[Start of Attachment]

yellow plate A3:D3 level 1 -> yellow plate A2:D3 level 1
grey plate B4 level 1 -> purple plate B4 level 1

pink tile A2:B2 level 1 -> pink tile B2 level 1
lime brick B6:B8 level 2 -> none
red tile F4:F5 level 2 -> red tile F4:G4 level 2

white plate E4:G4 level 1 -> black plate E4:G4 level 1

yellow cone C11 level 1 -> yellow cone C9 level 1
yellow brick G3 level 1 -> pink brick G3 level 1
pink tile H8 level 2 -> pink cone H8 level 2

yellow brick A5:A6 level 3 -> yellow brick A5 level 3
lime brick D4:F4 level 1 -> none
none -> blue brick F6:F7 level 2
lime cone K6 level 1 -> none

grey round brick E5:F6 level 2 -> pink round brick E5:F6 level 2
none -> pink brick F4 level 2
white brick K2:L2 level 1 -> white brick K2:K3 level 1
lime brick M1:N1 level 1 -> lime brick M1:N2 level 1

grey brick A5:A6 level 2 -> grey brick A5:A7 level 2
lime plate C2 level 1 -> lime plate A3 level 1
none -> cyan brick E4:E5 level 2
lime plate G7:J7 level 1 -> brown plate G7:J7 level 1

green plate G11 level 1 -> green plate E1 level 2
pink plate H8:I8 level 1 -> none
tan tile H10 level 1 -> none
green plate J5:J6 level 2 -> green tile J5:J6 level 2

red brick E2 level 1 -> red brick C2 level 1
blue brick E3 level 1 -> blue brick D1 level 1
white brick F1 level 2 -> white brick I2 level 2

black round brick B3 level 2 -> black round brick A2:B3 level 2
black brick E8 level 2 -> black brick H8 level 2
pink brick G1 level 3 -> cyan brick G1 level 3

[End of Attachment]

- _WORK ITEM_
Output the lines from the one holding "none -> cyan brick E4:E5 level 2" to the last line of the material, inclusive, exactly as they appear. Add no others.

- _RESPONSE AREA_
none -> cyan brick E4:E5 level 2
lime plate G7:J7 level 1 -> brown plate G7:J7 level 1

green plate G11 level 1 -> green plate E1 level 2
pink plate H8:I8 level 1 -> none
tan tile H10 level 1 -> none
green plate J5:J6 level 2 -> green tile J5:J6 level 2

red brick E2 level 1 -> red brick C2 level 1
blue brick E3 level 1 -> blue brick D1 level 1
white brick F1 level 2 -> white brick I2 level 2

black round brick B3 level 2 -> black round brick A2:B3 level 2
black brick E8 level 2 -> black brick H8 level 2
pink brick G1 level 3 -> cyan brick G1 level 3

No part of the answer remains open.